Segment Start: Exercise material
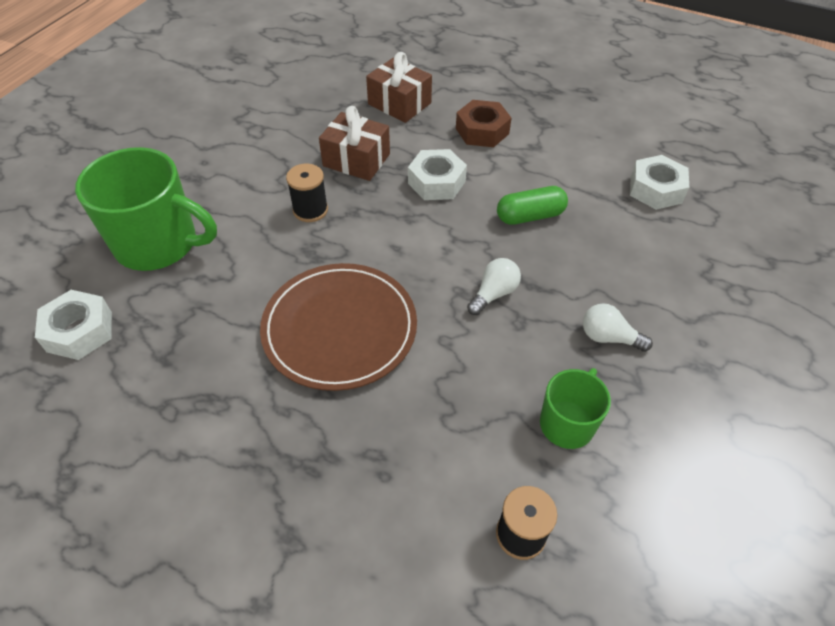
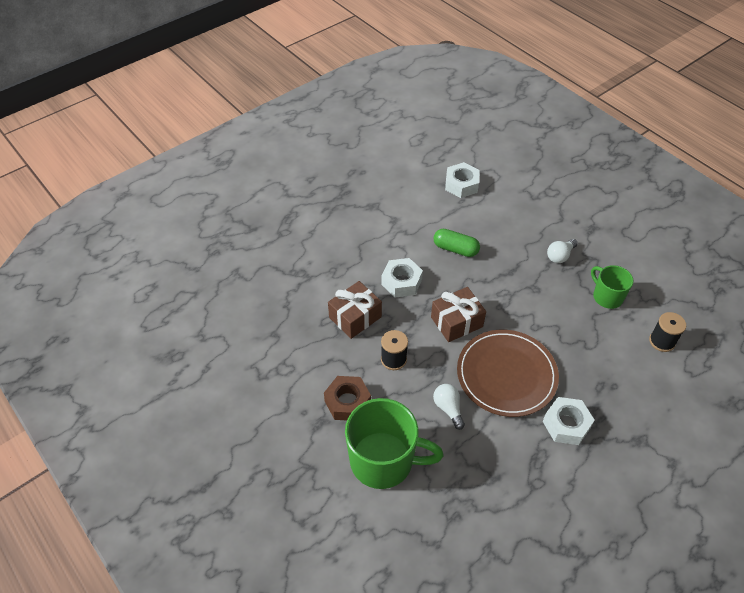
camera: 65 degrees left, 0 degrees up
(80, 331) = (449, 527): white nut -> white nut (566, 424)
(159, 244) = (383, 461): green mug -> green mug turned 60 degrees clockwise
(399, 104) = (306, 272): brown gift -> brown gift (456, 322)
(482, 131) = (363, 239): brown nut -> brown nut (347, 402)
(493, 294) = (510, 291): white light bulb -> white light bulb (448, 408)
(530, 216) = (455, 249): green capsule -> green capsule turned 75 degrees counterclockwise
Segment End: Exercise material
Task brief: Reproduce every record word for word. The copy must contain no pictures.

Written reply:
camera: 65 degrees left, 0 degrees up
(80, 331) = (449, 527): white nut -> white nut (566, 424)
(159, 244) = (383, 461): green mug -> green mug turned 60 degrees clockwise
(399, 104) = (306, 272): brown gift -> brown gift (456, 322)
(482, 131) = (363, 239): brown nut -> brown nut (347, 402)
(493, 294) = (510, 291): white light bulb -> white light bulb (448, 408)
(530, 216) = (455, 249): green capsule -> green capsule turned 75 degrees counterclockwise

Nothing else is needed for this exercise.